=== Work instruction ===
Please transcribe the following records in full, exactly as given.

Data items

::::::::::

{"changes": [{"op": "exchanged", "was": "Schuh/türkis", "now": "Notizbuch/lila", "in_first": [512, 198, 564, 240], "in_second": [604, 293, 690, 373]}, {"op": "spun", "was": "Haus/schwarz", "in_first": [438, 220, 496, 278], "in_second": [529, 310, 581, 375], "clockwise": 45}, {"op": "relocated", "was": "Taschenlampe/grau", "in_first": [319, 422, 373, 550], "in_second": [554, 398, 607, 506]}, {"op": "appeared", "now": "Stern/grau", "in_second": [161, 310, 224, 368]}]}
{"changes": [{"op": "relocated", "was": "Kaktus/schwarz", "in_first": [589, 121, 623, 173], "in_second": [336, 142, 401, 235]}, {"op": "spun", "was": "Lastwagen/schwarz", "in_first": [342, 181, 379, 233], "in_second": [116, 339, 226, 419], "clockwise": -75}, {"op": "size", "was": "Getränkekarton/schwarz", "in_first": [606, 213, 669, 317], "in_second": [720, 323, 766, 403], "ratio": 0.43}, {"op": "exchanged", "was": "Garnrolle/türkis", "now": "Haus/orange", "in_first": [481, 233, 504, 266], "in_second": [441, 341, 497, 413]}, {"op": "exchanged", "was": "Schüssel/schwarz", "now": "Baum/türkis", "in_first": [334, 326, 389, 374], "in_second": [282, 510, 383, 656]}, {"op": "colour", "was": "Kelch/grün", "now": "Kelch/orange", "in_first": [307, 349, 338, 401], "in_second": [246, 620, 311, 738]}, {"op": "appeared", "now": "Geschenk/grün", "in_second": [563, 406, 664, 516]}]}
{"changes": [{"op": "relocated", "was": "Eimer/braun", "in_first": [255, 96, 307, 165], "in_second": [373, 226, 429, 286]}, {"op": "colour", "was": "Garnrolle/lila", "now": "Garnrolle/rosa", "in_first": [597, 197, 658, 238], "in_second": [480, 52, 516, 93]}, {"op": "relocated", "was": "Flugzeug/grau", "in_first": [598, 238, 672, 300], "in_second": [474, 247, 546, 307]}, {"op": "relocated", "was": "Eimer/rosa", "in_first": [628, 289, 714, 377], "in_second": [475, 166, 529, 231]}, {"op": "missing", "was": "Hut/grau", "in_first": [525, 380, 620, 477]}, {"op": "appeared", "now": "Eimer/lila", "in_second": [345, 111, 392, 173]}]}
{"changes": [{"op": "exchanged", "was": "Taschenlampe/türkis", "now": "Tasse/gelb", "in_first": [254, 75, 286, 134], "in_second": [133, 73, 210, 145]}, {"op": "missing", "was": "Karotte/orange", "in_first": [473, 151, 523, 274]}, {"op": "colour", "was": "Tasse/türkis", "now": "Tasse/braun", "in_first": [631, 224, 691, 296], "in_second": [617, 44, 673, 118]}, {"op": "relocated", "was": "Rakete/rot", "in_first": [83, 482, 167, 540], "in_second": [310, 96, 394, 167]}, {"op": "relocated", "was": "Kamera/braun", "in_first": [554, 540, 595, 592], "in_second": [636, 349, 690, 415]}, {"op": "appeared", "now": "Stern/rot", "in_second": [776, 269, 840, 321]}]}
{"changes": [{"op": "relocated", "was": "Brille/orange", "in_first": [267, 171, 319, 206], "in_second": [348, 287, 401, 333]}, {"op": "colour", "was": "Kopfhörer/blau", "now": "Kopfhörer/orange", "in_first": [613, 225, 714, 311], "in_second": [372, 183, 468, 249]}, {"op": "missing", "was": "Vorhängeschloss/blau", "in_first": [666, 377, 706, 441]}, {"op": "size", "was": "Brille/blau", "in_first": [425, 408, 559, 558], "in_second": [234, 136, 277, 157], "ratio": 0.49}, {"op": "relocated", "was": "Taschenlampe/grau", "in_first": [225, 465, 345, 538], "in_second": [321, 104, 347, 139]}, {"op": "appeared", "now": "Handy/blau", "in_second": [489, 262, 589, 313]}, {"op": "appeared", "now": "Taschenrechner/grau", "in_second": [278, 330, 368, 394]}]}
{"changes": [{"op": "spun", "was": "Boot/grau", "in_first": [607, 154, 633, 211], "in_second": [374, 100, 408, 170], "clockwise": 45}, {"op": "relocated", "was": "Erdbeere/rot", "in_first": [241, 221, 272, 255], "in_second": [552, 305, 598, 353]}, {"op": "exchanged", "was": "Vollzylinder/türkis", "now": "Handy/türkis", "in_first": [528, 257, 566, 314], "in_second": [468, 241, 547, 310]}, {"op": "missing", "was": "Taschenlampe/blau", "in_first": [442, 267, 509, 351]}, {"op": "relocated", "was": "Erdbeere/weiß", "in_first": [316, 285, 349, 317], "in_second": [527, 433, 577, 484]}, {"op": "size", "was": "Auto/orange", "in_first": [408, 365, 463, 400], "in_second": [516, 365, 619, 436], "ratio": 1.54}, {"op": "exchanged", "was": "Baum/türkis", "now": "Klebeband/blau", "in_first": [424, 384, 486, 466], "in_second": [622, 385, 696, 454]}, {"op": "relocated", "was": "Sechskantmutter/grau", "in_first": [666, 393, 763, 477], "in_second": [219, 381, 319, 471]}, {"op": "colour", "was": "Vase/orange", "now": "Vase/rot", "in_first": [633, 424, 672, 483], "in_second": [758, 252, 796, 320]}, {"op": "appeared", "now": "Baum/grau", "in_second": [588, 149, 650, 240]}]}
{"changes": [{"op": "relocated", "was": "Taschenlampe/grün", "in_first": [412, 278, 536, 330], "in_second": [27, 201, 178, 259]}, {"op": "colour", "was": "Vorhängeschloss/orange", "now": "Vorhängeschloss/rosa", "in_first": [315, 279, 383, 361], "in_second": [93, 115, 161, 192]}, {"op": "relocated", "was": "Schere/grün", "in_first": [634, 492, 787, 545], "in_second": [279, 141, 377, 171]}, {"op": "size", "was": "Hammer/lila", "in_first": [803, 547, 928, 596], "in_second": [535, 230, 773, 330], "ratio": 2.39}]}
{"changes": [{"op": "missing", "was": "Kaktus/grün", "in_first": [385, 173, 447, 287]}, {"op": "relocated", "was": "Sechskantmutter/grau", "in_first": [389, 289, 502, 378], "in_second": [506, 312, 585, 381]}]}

::::::::::

=== Reply to the exercise ===
{"changes": [{"op": "exchanged", "was": "Schuh/türkis", "now": "Notizbuch/lila", "in_first": [512, 198, 564, 240], "in_second": [604, 293, 690, 373]}, {"op": "spun", "was": "Haus/schwarz", "in_first": [438, 220, 496, 278], "in_second": [529, 310, 581, 375], "clockwise": 45}, {"op": "relocated", "was": "Taschenlampe/grau", "in_first": [319, 422, 373, 550], "in_second": [554, 398, 607, 506]}, {"op": "appeared", "now": "Stern/grau", "in_second": [161, 310, 224, 368]}]}
{"changes": [{"op": "relocated", "was": "Kaktus/schwarz", "in_first": [589, 121, 623, 173], "in_second": [336, 142, 401, 235]}, {"op": "spun", "was": "Lastwagen/schwarz", "in_first": [342, 181, 379, 233], "in_second": [116, 339, 226, 419], "clockwise": -75}, {"op": "size", "was": "Getränkekarton/schwarz", "in_first": [606, 213, 669, 317], "in_second": [720, 323, 766, 403], "ratio": 0.43}, {"op": "exchanged", "was": "Garnrolle/türkis", "now": "Haus/orange", "in_first": [481, 233, 504, 266], "in_second": [441, 341, 497, 413]}, {"op": "exchanged", "was": "Schüssel/schwarz", "now": "Baum/türkis", "in_first": [334, 326, 389, 374], "in_second": [282, 510, 383, 656]}, {"op": "colour", "was": "Kelch/grün", "now": "Kelch/orange", "in_first": [307, 349, 338, 401], "in_second": [246, 620, 311, 738]}, {"op": "appeared", "now": "Geschenk/grün", "in_second": [563, 406, 664, 516]}]}
{"changes": [{"op": "relocated", "was": "Eimer/braun", "in_first": [255, 96, 307, 165], "in_second": [373, 226, 429, 286]}, {"op": "colour", "was": "Garnrolle/lila", "now": "Garnrolle/rosa", "in_first": [597, 197, 658, 238], "in_second": [480, 52, 516, 93]}, {"op": "relocated", "was": "Flugzeug/grau", "in_first": [598, 238, 672, 300], "in_second": [474, 247, 546, 307]}, {"op": "relocated", "was": "Eimer/rosa", "in_first": [628, 289, 714, 377], "in_second": [475, 166, 529, 231]}, {"op": "missing", "was": "Hut/grau", "in_first": [525, 380, 620, 477]}, {"op": "appeared", "now": "Eimer/lila", "in_second": [345, 111, 392, 173]}]}
{"changes": [{"op": "exchanged", "was": "Taschenlampe/türkis", "now": "Tasse/gelb", "in_first": [254, 75, 286, 134], "in_second": [133, 73, 210, 145]}, {"op": "missing", "was": "Karotte/orange", "in_first": [473, 151, 523, 274]}, {"op": "colour", "was": "Tasse/türkis", "now": "Tasse/braun", "in_first": [631, 224, 691, 296], "in_second": [617, 44, 673, 118]}, {"op": "relocated", "was": "Rakete/rot", "in_first": [83, 482, 167, 540], "in_second": [310, 96, 394, 167]}, {"op": "relocated", "was": "Kamera/braun", "in_first": [554, 540, 595, 592], "in_second": [636, 349, 690, 415]}, {"op": "appeared", "now": "Stern/rot", "in_second": [776, 269, 840, 321]}]}
{"changes": [{"op": "relocated", "was": "Brille/orange", "in_first": [267, 171, 319, 206], "in_second": [348, 287, 401, 333]}, {"op": "colour", "was": "Kopfhörer/blau", "now": "Kopfhörer/orange", "in_first": [613, 225, 714, 311], "in_second": [372, 183, 468, 249]}, {"op": "missing", "was": "Vorhängeschloss/blau", "in_first": [666, 377, 706, 441]}, {"op": "size", "was": "Brille/blau", "in_first": [425, 408, 559, 558], "in_second": [234, 136, 277, 157], "ratio": 0.49}, {"op": "relocated", "was": "Taschenlampe/grau", "in_first": [225, 465, 345, 538], "in_second": [321, 104, 347, 139]}, {"op": "appeared", "now": "Handy/blau", "in_second": [489, 262, 589, 313]}, {"op": "appeared", "now": "Taschenrechner/grau", "in_second": [278, 330, 368, 394]}]}
{"changes": [{"op": "spun", "was": "Boot/grau", "in_first": [607, 154, 633, 211], "in_second": [374, 100, 408, 170], "clockwise": 45}, {"op": "relocated", "was": "Erdbeere/rot", "in_first": [241, 221, 272, 255], "in_second": [552, 305, 598, 353]}, {"op": "exchanged", "was": "Vollzylinder/türkis", "now": "Handy/türkis", "in_first": [528, 257, 566, 314], "in_second": [468, 241, 547, 310]}, {"op": "missing", "was": "Taschenlampe/blau", "in_first": [442, 267, 509, 351]}, {"op": "relocated", "was": "Erdbeere/weiß", "in_first": [316, 285, 349, 317], "in_second": [527, 433, 577, 484]}, {"op": "size", "was": "Auto/orange", "in_first": [408, 365, 463, 400], "in_second": [516, 365, 619, 436], "ratio": 1.54}, {"op": "exchanged", "was": "Baum/türkis", "now": "Klebeband/blau", "in_first": [424, 384, 486, 466], "in_second": [622, 385, 696, 454]}, {"op": "relocated", "was": "Sechskantmutter/grau", "in_first": [666, 393, 763, 477], "in_second": [219, 381, 319, 471]}, {"op": "colour", "was": "Vase/orange", "now": "Vase/rot", "in_first": [633, 424, 672, 483], "in_second": [758, 252, 796, 320]}, {"op": "appeared", "now": "Baum/grau", "in_second": [588, 149, 650, 240]}]}
{"changes": [{"op": "relocated", "was": "Taschenlampe/grün", "in_first": [412, 278, 536, 330], "in_second": [27, 201, 178, 259]}, {"op": "colour", "was": "Vorhängeschloss/orange", "now": "Vorhängeschloss/rosa", "in_first": [315, 279, 383, 361], "in_second": [93, 115, 161, 192]}, {"op": "relocated", "was": "Schere/grün", "in_first": [634, 492, 787, 545], "in_second": [279, 141, 377, 171]}, {"op": "size", "was": "Hammer/lila", "in_first": [803, 547, 928, 596], "in_second": [535, 230, 773, 330], "ratio": 2.39}]}
{"changes": [{"op": "missing", "was": "Kaktus/grün", "in_first": [385, 173, 447, 287]}, {"op": "relocated", "was": "Sechskantmutter/grau", "in_first": [389, 289, 502, 378], "in_second": [506, 312, 585, 381]}]}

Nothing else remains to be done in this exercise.